+++ Material supplied +++
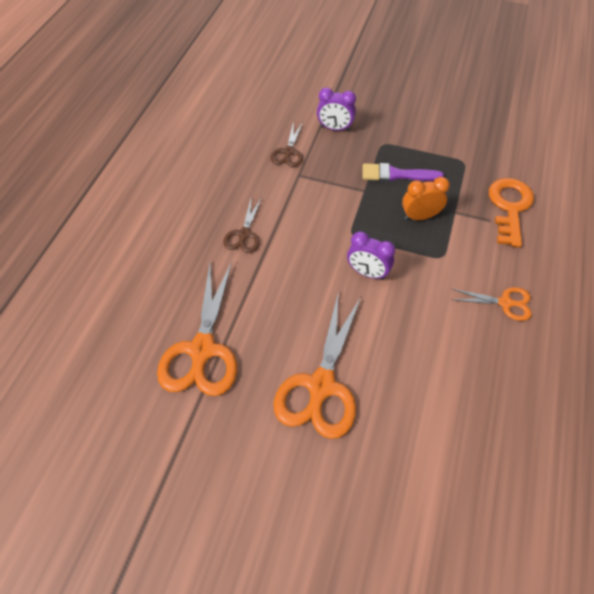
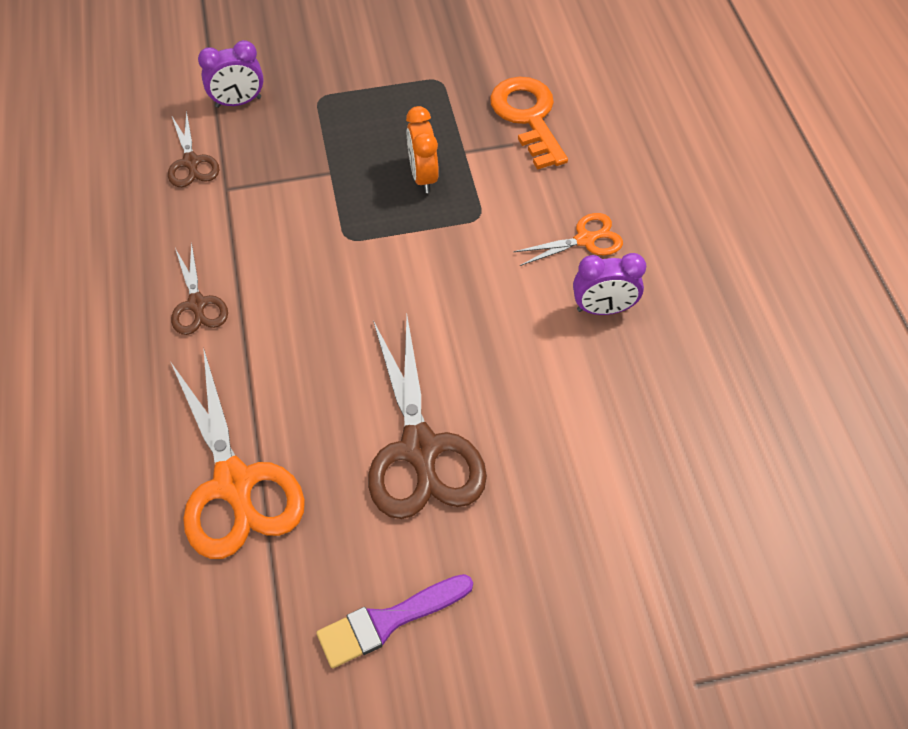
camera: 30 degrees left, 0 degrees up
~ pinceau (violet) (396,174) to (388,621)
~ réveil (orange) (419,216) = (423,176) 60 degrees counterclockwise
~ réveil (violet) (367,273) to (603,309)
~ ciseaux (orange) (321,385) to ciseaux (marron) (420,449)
+++
## Task statement
All lines of the records above with the word "réveil" in them are to be copied.

## Solution to this exercise
~ réveil (orange) (419,216) = (423,176) 60 degrees counterclockwise
~ réveil (violet) (367,273) to (603,309)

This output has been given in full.